__Task material__
****************************************

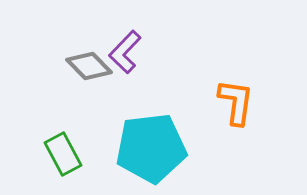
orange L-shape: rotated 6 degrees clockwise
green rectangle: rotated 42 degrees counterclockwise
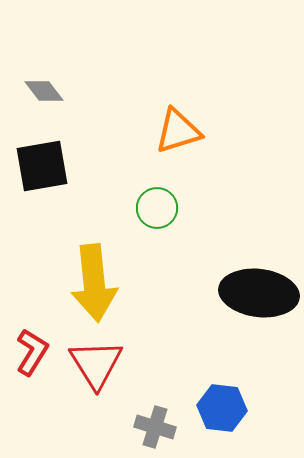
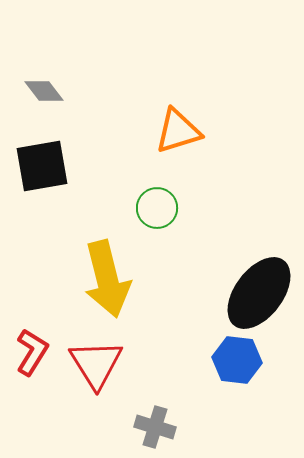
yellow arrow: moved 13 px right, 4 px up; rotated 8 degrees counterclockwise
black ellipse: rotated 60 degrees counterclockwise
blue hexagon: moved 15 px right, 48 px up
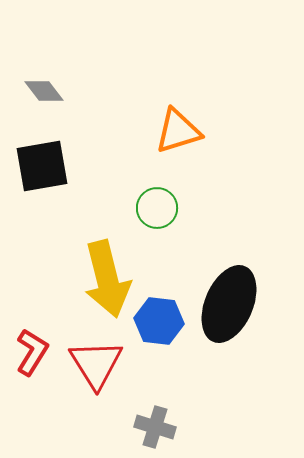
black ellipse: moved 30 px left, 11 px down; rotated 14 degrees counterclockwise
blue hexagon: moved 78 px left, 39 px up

****************************************

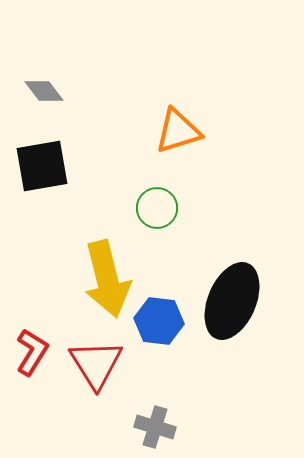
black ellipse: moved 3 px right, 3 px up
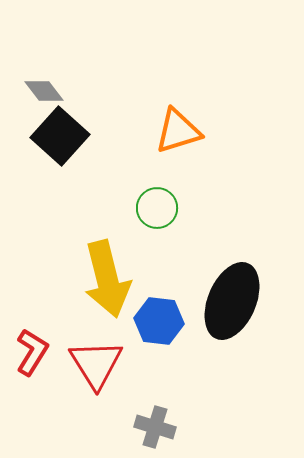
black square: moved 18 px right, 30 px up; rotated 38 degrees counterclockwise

****************************************

__Work required__
Print the data, word for word, starting at the line that contains "black ellipse: moved 30" and stopping after the line that contains "blue hexagon: moved 78 px left, 39 px up".

__Response__
black ellipse: moved 30 px left, 11 px down; rotated 14 degrees counterclockwise
blue hexagon: moved 78 px left, 39 px up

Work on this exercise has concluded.